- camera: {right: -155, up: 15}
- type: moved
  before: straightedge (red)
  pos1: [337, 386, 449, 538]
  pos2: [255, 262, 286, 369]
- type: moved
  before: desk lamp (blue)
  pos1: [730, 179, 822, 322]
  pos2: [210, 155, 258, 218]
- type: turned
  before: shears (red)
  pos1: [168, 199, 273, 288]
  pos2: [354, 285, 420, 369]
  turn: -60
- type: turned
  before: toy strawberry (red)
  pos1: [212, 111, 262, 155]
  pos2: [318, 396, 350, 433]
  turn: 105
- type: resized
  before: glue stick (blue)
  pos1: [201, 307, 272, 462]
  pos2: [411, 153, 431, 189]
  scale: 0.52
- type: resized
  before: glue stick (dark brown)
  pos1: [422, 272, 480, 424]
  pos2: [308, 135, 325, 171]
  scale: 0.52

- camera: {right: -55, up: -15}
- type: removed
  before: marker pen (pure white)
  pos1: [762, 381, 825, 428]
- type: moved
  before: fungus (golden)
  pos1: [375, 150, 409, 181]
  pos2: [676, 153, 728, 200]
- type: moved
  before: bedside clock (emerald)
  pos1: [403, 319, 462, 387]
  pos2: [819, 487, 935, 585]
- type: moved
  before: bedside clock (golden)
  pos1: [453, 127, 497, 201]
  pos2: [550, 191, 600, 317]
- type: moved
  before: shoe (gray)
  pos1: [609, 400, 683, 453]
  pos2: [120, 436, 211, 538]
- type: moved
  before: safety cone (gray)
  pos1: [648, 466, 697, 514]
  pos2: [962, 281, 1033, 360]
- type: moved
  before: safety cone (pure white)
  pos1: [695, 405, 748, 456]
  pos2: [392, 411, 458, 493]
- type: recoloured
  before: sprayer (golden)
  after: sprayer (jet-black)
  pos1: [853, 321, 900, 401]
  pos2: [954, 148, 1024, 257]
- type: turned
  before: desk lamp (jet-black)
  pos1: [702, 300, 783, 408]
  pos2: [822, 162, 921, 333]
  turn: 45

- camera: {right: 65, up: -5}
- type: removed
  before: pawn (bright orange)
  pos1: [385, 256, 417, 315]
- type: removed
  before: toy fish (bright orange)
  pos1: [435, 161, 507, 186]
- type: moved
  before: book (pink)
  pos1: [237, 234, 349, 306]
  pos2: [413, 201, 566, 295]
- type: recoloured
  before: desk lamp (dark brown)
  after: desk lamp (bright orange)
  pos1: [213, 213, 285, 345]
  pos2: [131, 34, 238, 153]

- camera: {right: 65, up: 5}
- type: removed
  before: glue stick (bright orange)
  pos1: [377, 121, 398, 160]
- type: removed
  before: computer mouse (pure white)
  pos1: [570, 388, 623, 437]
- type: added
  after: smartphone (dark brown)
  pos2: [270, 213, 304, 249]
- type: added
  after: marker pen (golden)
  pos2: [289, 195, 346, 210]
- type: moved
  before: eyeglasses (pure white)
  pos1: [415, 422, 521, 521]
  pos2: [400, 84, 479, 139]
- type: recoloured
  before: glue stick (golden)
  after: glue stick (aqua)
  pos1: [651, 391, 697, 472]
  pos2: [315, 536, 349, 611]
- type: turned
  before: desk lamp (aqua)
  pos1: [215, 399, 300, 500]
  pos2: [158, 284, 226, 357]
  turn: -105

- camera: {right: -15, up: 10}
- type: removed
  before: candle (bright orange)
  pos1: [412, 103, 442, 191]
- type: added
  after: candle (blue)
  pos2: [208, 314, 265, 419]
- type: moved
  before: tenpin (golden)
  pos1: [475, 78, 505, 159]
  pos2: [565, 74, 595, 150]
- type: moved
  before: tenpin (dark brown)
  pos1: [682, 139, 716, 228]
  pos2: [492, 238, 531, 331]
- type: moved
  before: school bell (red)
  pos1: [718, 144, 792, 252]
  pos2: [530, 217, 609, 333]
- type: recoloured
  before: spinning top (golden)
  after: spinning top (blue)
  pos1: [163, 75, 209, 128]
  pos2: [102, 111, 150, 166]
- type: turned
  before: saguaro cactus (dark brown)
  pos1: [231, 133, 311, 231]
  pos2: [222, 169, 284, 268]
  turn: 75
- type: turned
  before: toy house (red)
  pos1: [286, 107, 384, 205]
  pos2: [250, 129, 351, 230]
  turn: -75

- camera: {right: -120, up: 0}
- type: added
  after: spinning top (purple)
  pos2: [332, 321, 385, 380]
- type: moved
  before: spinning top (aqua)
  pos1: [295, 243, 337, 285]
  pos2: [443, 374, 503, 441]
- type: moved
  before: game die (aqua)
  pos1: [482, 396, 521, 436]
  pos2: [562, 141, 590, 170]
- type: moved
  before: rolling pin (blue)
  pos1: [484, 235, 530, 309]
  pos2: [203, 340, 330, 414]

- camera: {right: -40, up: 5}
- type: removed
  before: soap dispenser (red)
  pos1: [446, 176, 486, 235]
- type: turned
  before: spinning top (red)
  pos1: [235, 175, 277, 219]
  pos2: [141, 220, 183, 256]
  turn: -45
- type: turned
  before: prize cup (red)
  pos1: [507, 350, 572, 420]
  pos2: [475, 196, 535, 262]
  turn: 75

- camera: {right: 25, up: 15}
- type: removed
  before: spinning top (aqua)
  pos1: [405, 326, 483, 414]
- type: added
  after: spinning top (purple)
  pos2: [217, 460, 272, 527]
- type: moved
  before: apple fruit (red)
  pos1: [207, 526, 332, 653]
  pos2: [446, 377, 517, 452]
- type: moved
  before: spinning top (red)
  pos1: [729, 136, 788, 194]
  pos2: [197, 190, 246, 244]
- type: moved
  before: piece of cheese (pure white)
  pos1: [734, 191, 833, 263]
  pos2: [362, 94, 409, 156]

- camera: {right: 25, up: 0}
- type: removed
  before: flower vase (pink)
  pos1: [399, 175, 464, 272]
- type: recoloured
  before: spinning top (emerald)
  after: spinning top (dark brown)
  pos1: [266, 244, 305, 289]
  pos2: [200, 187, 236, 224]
****************************************
_WHAT IS BEING ASKED_: Repeat the records above exactly, leaving none out.

_ANSWER BOX_:
- camera: {right: -155, up: 15}
- type: moved
  before: straightedge (red)
  pos1: [337, 386, 449, 538]
  pos2: [255, 262, 286, 369]
- type: moved
  before: desk lamp (blue)
  pos1: [730, 179, 822, 322]
  pos2: [210, 155, 258, 218]
- type: turned
  before: shears (red)
  pos1: [168, 199, 273, 288]
  pos2: [354, 285, 420, 369]
  turn: -60
- type: turned
  before: toy strawberry (red)
  pos1: [212, 111, 262, 155]
  pos2: [318, 396, 350, 433]
  turn: 105
- type: resized
  before: glue stick (blue)
  pos1: [201, 307, 272, 462]
  pos2: [411, 153, 431, 189]
  scale: 0.52
- type: resized
  before: glue stick (dark brown)
  pos1: [422, 272, 480, 424]
  pos2: [308, 135, 325, 171]
  scale: 0.52

- camera: {right: -55, up: -15}
- type: removed
  before: marker pen (pure white)
  pos1: [762, 381, 825, 428]
- type: moved
  before: fungus (golden)
  pos1: [375, 150, 409, 181]
  pos2: [676, 153, 728, 200]
- type: moved
  before: bedside clock (emerald)
  pos1: [403, 319, 462, 387]
  pos2: [819, 487, 935, 585]
- type: moved
  before: bedside clock (golden)
  pos1: [453, 127, 497, 201]
  pos2: [550, 191, 600, 317]
- type: moved
  before: shoe (gray)
  pos1: [609, 400, 683, 453]
  pos2: [120, 436, 211, 538]
- type: moved
  before: safety cone (gray)
  pos1: [648, 466, 697, 514]
  pos2: [962, 281, 1033, 360]
- type: moved
  before: safety cone (pure white)
  pos1: [695, 405, 748, 456]
  pos2: [392, 411, 458, 493]
- type: recoloured
  before: sprayer (golden)
  after: sprayer (jet-black)
  pos1: [853, 321, 900, 401]
  pos2: [954, 148, 1024, 257]
- type: turned
  before: desk lamp (jet-black)
  pos1: [702, 300, 783, 408]
  pos2: [822, 162, 921, 333]
  turn: 45

- camera: {right: 65, up: -5}
- type: removed
  before: pawn (bright orange)
  pos1: [385, 256, 417, 315]
- type: removed
  before: toy fish (bright orange)
  pos1: [435, 161, 507, 186]
- type: moved
  before: book (pink)
  pos1: [237, 234, 349, 306]
  pos2: [413, 201, 566, 295]
- type: recoloured
  before: desk lamp (dark brown)
  after: desk lamp (bright orange)
  pos1: [213, 213, 285, 345]
  pos2: [131, 34, 238, 153]

- camera: {right: 65, up: 5}
- type: removed
  before: glue stick (bright orange)
  pos1: [377, 121, 398, 160]
- type: removed
  before: computer mouse (pure white)
  pos1: [570, 388, 623, 437]
- type: added
  after: smartphone (dark brown)
  pos2: [270, 213, 304, 249]
- type: added
  after: marker pen (golden)
  pos2: [289, 195, 346, 210]
- type: moved
  before: eyeglasses (pure white)
  pos1: [415, 422, 521, 521]
  pos2: [400, 84, 479, 139]
- type: recoloured
  before: glue stick (golden)
  after: glue stick (aqua)
  pos1: [651, 391, 697, 472]
  pos2: [315, 536, 349, 611]
- type: turned
  before: desk lamp (aqua)
  pos1: [215, 399, 300, 500]
  pos2: [158, 284, 226, 357]
  turn: -105

- camera: {right: -15, up: 10}
- type: removed
  before: candle (bright orange)
  pos1: [412, 103, 442, 191]
- type: added
  after: candle (blue)
  pos2: [208, 314, 265, 419]
- type: moved
  before: tenpin (golden)
  pos1: [475, 78, 505, 159]
  pos2: [565, 74, 595, 150]
- type: moved
  before: tenpin (dark brown)
  pos1: [682, 139, 716, 228]
  pos2: [492, 238, 531, 331]
- type: moved
  before: school bell (red)
  pos1: [718, 144, 792, 252]
  pos2: [530, 217, 609, 333]
- type: recoloured
  before: spinning top (golden)
  after: spinning top (blue)
  pos1: [163, 75, 209, 128]
  pos2: [102, 111, 150, 166]
- type: turned
  before: saguaro cactus (dark brown)
  pos1: [231, 133, 311, 231]
  pos2: [222, 169, 284, 268]
  turn: 75
- type: turned
  before: toy house (red)
  pos1: [286, 107, 384, 205]
  pos2: [250, 129, 351, 230]
  turn: -75

- camera: {right: -120, up: 0}
- type: added
  after: spinning top (purple)
  pos2: [332, 321, 385, 380]
- type: moved
  before: spinning top (aqua)
  pos1: [295, 243, 337, 285]
  pos2: [443, 374, 503, 441]
- type: moved
  before: game die (aqua)
  pos1: [482, 396, 521, 436]
  pos2: [562, 141, 590, 170]
- type: moved
  before: rolling pin (blue)
  pos1: [484, 235, 530, 309]
  pos2: [203, 340, 330, 414]

- camera: {right: -40, up: 5}
- type: removed
  before: soap dispenser (red)
  pos1: [446, 176, 486, 235]
- type: turned
  before: spinning top (red)
  pos1: [235, 175, 277, 219]
  pos2: [141, 220, 183, 256]
  turn: -45
- type: turned
  before: prize cup (red)
  pos1: [507, 350, 572, 420]
  pos2: [475, 196, 535, 262]
  turn: 75

- camera: {right: 25, up: 15}
- type: removed
  before: spinning top (aqua)
  pos1: [405, 326, 483, 414]
- type: added
  after: spinning top (purple)
  pos2: [217, 460, 272, 527]
- type: moved
  before: apple fruit (red)
  pos1: [207, 526, 332, 653]
  pos2: [446, 377, 517, 452]
- type: moved
  before: spinning top (red)
  pos1: [729, 136, 788, 194]
  pos2: [197, 190, 246, 244]
- type: moved
  before: piece of cheese (pure white)
  pos1: [734, 191, 833, 263]
  pos2: [362, 94, 409, 156]

- camera: {right: 25, up: 0}
- type: removed
  before: flower vase (pink)
  pos1: [399, 175, 464, 272]
- type: recoloured
  before: spinning top (emerald)
  after: spinning top (dark brown)
  pos1: [266, 244, 305, 289]
  pos2: [200, 187, 236, 224]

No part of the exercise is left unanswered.